The exercise> Give the listing below as a two-column CSV with the header instruction,result and one row per instruction: the instruction's text goes in the instruction column and its full answer in the result column. Quote each field and replace every line break inside a field with a space.

Available data>
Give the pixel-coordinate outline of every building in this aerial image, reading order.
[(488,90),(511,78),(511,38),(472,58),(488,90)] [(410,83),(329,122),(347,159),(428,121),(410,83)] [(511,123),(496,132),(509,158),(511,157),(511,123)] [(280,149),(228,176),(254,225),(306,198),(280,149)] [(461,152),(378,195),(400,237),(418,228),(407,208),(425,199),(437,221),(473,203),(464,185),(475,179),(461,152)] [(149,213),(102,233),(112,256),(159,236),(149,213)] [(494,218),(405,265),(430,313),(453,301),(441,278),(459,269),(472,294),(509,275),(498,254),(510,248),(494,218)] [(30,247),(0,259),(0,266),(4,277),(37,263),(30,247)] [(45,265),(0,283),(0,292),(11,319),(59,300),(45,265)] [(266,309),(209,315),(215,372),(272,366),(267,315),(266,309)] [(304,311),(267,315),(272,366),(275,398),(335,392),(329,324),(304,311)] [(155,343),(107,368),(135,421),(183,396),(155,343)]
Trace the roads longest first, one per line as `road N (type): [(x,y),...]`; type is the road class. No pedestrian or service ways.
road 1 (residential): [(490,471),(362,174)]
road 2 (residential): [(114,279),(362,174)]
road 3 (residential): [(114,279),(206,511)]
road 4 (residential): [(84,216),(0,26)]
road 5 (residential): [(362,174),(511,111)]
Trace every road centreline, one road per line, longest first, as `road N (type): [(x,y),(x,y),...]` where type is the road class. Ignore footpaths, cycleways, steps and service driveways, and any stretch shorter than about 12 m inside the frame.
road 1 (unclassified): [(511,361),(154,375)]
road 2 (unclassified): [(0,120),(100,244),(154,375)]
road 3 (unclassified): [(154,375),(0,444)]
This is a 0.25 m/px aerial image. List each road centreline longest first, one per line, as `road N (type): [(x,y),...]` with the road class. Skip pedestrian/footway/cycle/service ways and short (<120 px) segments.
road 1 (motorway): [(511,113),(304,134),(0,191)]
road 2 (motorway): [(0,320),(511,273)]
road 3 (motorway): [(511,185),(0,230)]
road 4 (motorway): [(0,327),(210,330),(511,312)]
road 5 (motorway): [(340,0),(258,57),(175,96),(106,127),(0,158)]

Final result>
instruction,result
"Give the pixel-coordinate outline of every building in this aerial image, reading order.","[(488,90),(511,78),(511,38),(472,58),(488,90)] [(410,83),(329,122),(347,159),(428,121),(410,83)] [(511,123),(496,132),(509,158),(511,157),(511,123)] [(280,149),(228,176),(254,225),(306,198),(280,149)] [(461,152),(378,195),(400,237),(418,228),(407,208),(425,199),(437,221),(473,203),(464,185),(475,179),(461,152)] [(149,213),(102,233),(112,256),(159,236),(149,213)] [(494,218),(405,265),(430,313),(453,301),(441,278),(459,269),(472,294),(509,275),(498,254),(510,248),(494,218)] [(30,247),(0,259),(0,266),(4,277),(37,263),(30,247)] [(45,265),(0,283),(0,292),(11,319),(59,300),(45,265)] [(266,309),(209,315),(215,372),(272,366),(267,315),(266,309)] [(304,311),(267,315),(272,366),(275,398),(335,392),(329,324),(304,311)] [(155,343),(107,368),(135,421),(183,396),(155,343)]"
"Trace the roads longest first, one per line as `road N (type): [(x,y),...]`; type is the road class. No pedestrian or service ways.","road 1 (residential): [(490,471),(362,174)] road 2 (residential): [(114,279),(362,174)] road 3 (residential): [(114,279),(206,511)] road 4 (residential): [(84,216),(0,26)] road 5 (residential): [(362,174),(511,111)]"
"Trace every road centreline, one road per line, longest first, as `road N (type): [(x,y),(x,y),...]` where type is the road class. Ignore footpaths, cycleways, steps and service driveways, and any stretch shorter than about 12 m inside the frame.","road 1 (unclassified): [(511,361),(154,375)] road 2 (unclassified): [(0,120),(100,244),(154,375)] road 3 (unclassified): [(154,375),(0,444)]"
"This is a 0.25 m/px aerial image. List each road centreline longest first, one per line, as `road N (type): [(x,y),...]` with the road class. Skip pedestrian/footway/cycle/service ways and short (<120 px) segments.","road 1 (motorway): [(511,113),(304,134),(0,191)] road 2 (motorway): [(0,320),(511,273)] road 3 (motorway): [(511,185),(0,230)] road 4 (motorway): [(0,327),(210,330),(511,312)] road 5 (motorway): [(340,0),(258,57),(175,96),(106,127),(0,158)]"